WHAT IS REQUIRED -> Check each line of the material below, and copy it if it holds the string "lime".

SUPPLIED DATA ->
******************************

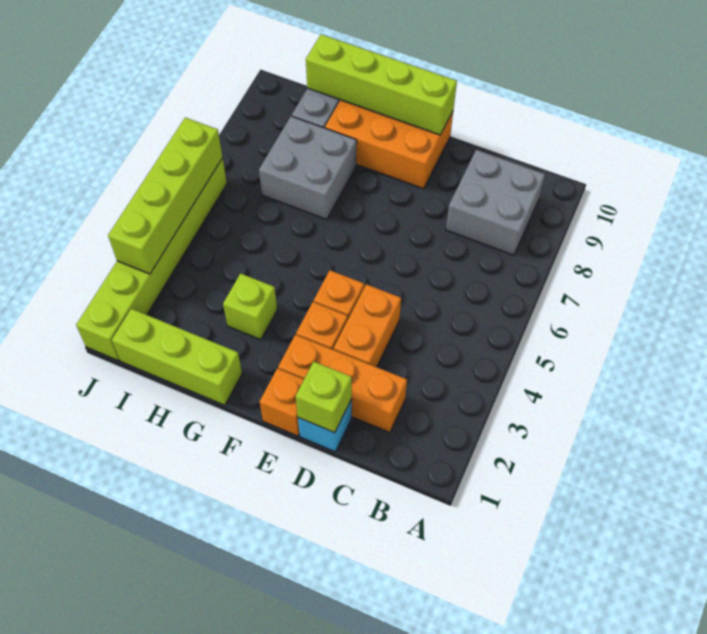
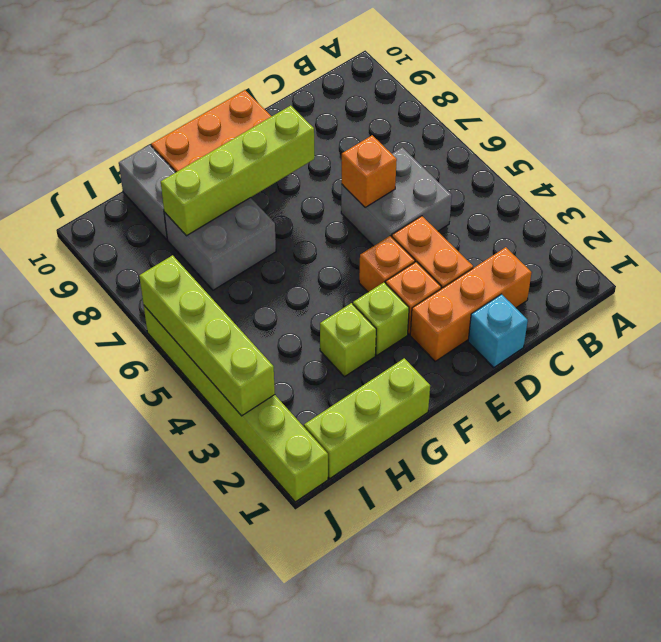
grey brick B8:C9 level 1 -> grey brick C5:D6 level 1
lime brick D1 level 2 -> lime brick F3 level 1
orange brick E1 level 1 -> orange brick D6 level 2
lime brick E10:H10 level 2 -> lime brick E8:H8 level 2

******************************

WORKED SOLUTION ->
lime brick D1 level 2 -> lime brick F3 level 1
lime brick E10:H10 level 2 -> lime brick E8:H8 level 2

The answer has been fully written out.